───── Extracted material ─────

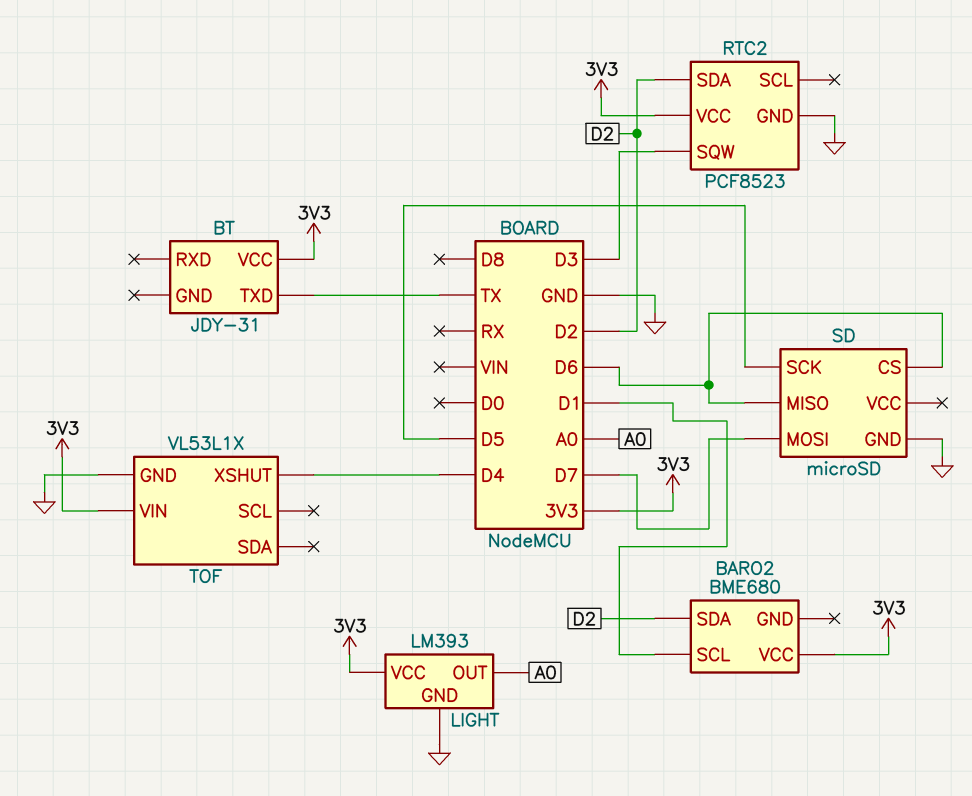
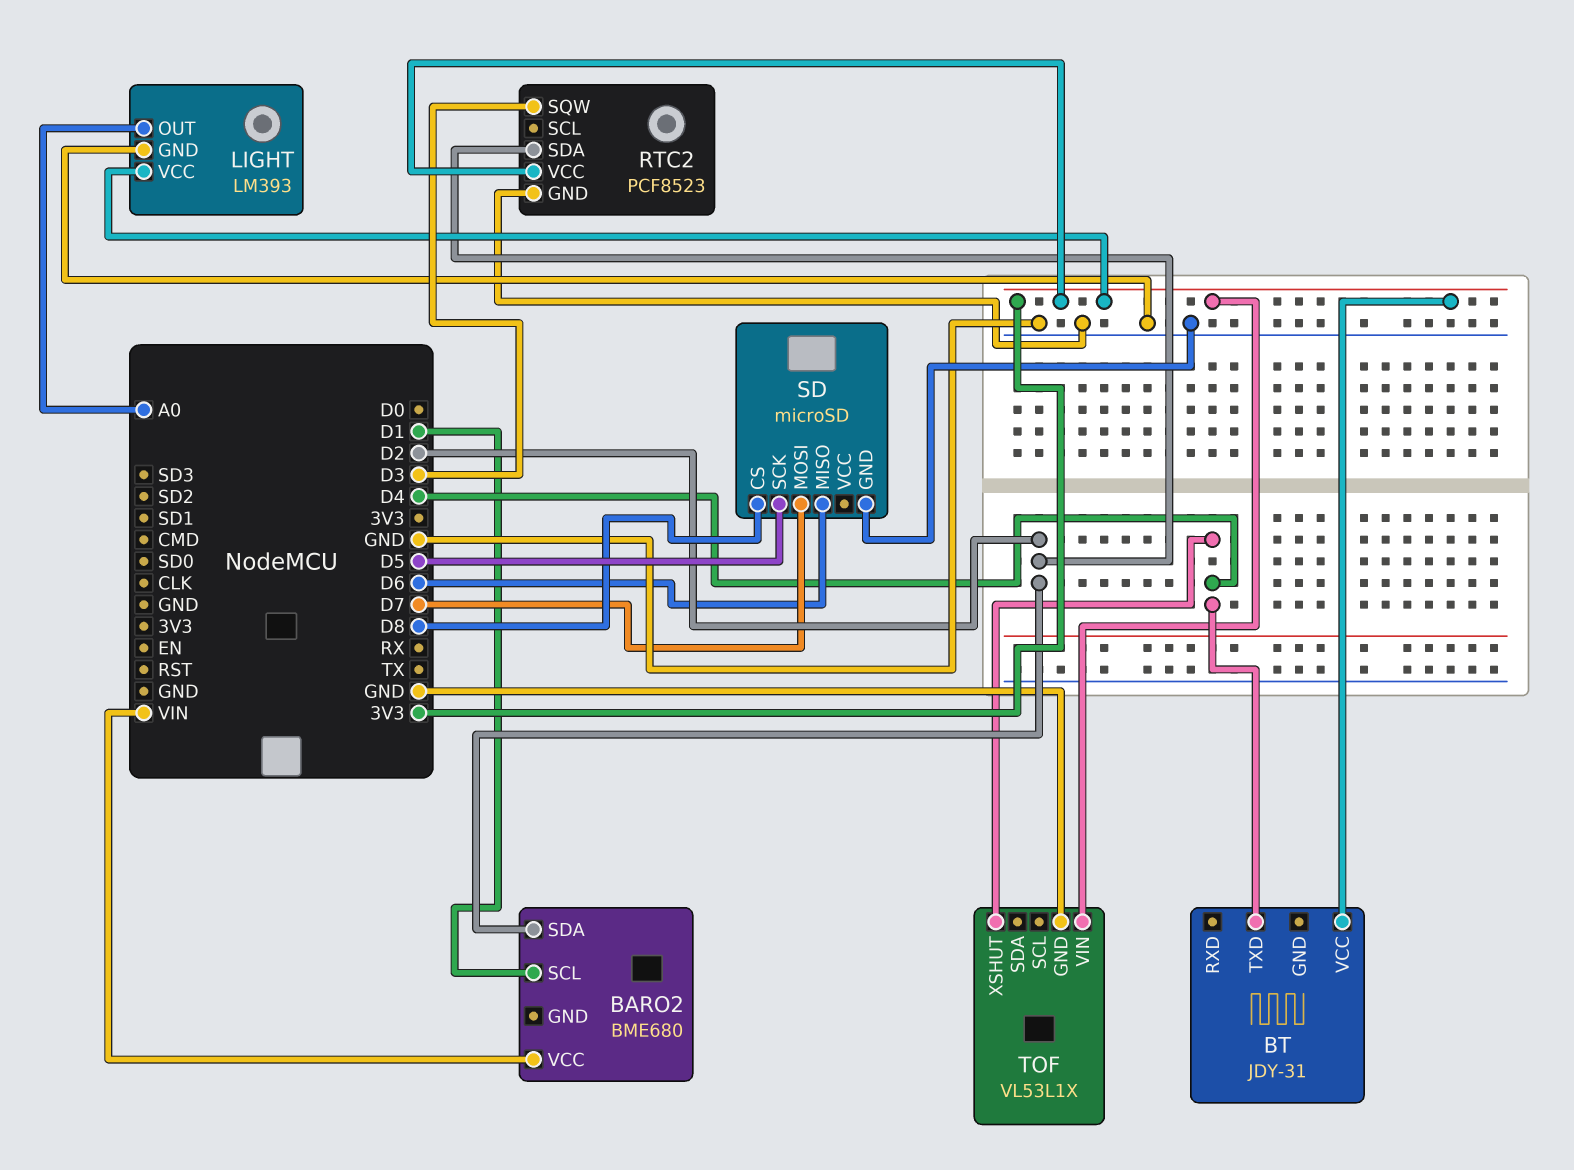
BARO2 pin VCC: 3V3 -> VIN
BT pin TXD: TX -> D4
SD pin CS: D6 -> D8

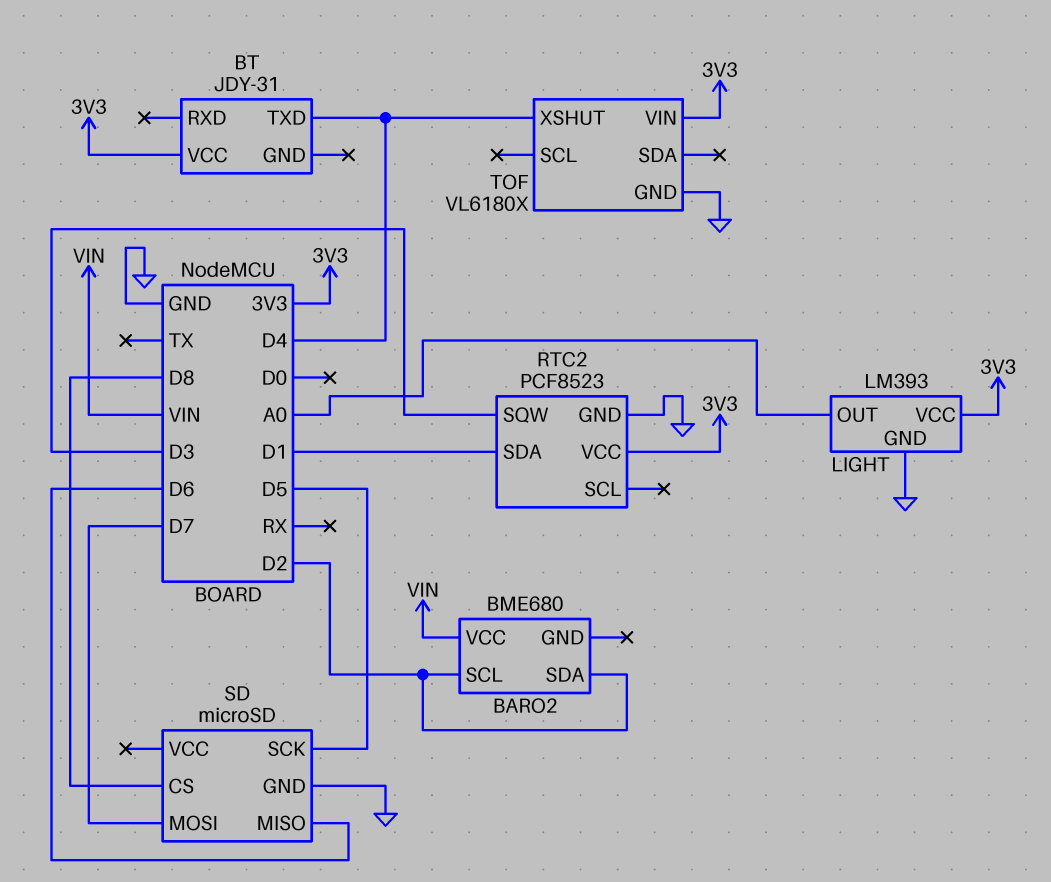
BARO2 pin SCL: D1 -> D2
RTC2 pin SDA: D2 -> D1
TOF: VL53L1X -> VL6180X

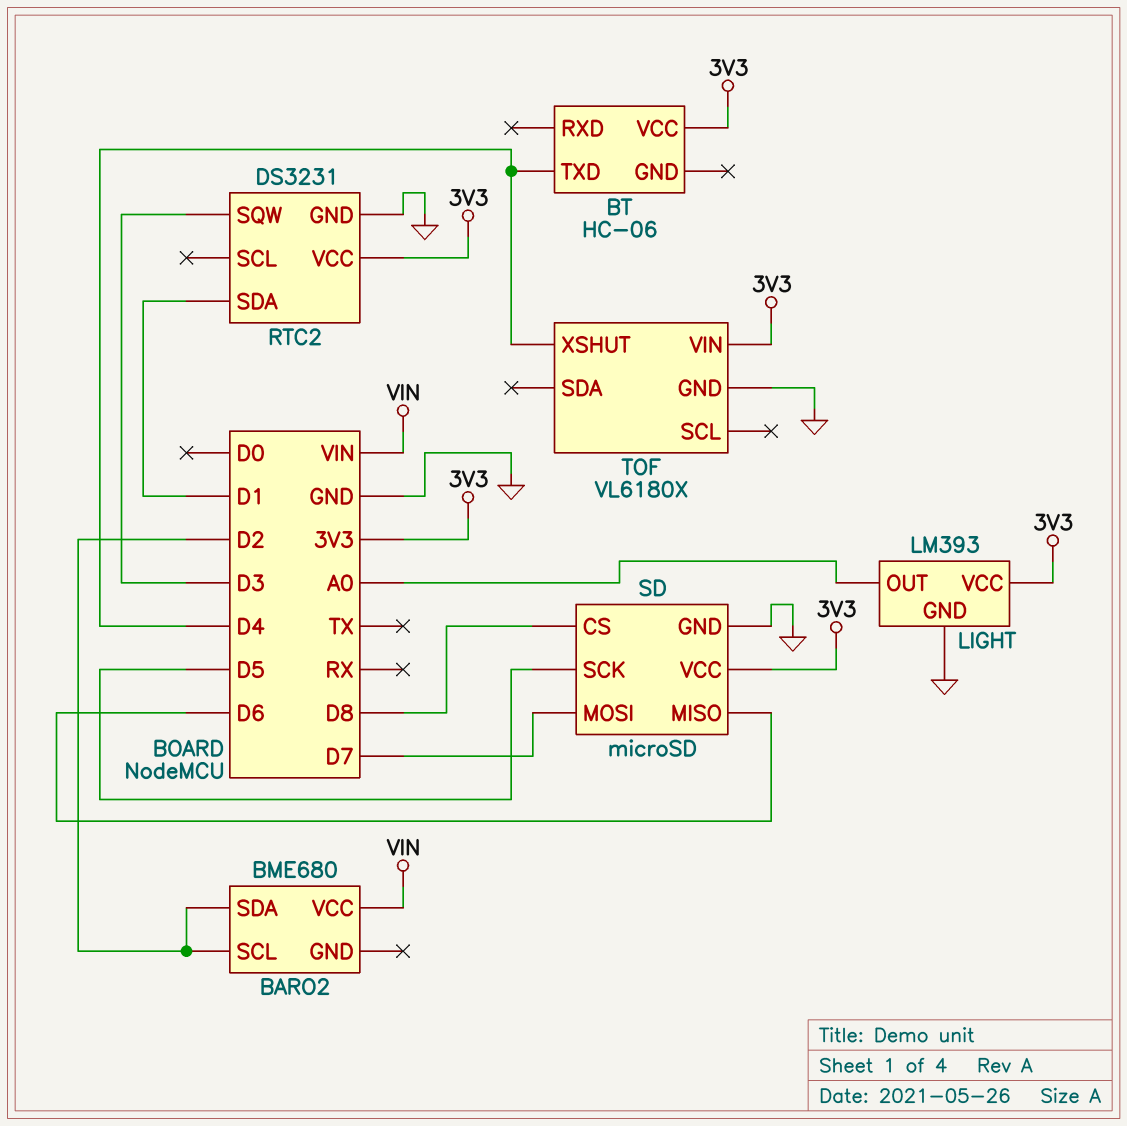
BT: JDY-31 -> HC-06
RTC2: PCF8523 -> DS3231
SD pin VCC: none -> 3V3

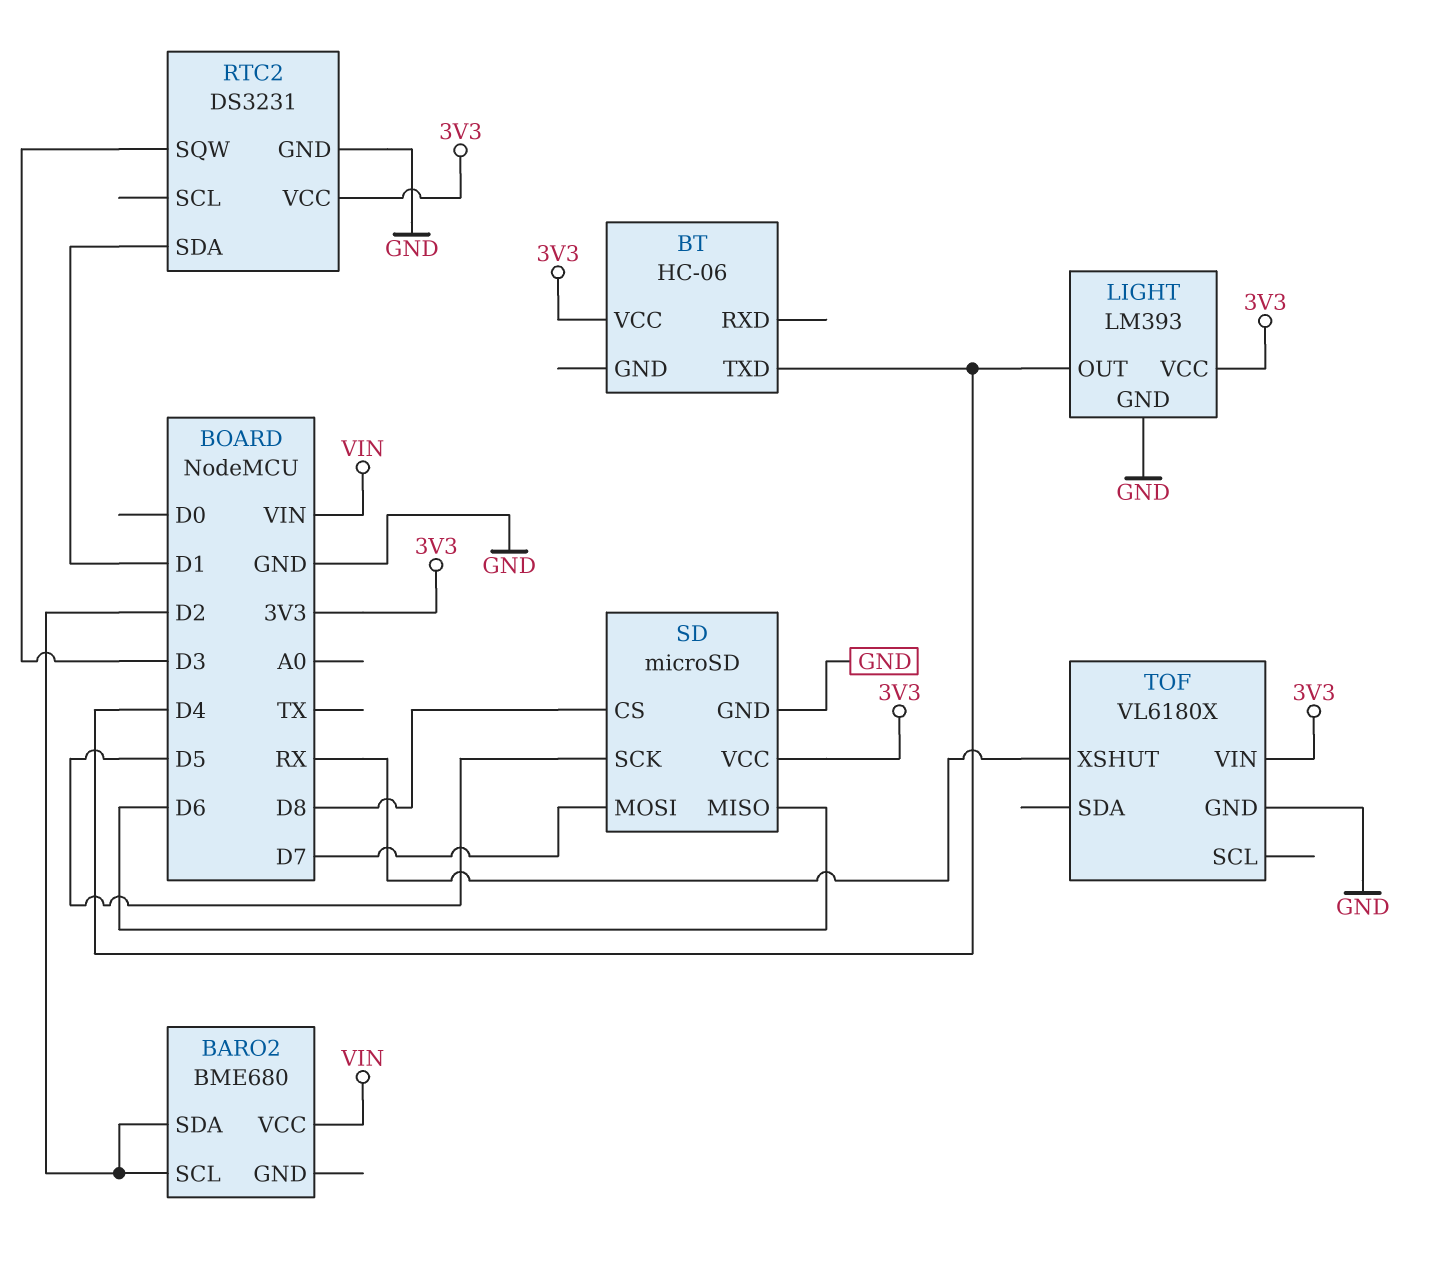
LIGHT pin OUT: A0 -> D4
TOF pin XSHUT: D4 -> RX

─────

§ Assignment: Return verbatim every line from the line containing "BARO2 pin SCL: D1 -> D2" to the last line of the entries above, inclusive, and leave out the pictures.

§ Output:
BARO2 pin SCL: D1 -> D2
RTC2 pin SDA: D2 -> D1
TOF: VL53L1X -> VL6180X

BT: JDY-31 -> HC-06
RTC2: PCF8523 -> DS3231
SD pin VCC: none -> 3V3

LIGHT pin OUT: A0 -> D4
TOF pin XSHUT: D4 -> RX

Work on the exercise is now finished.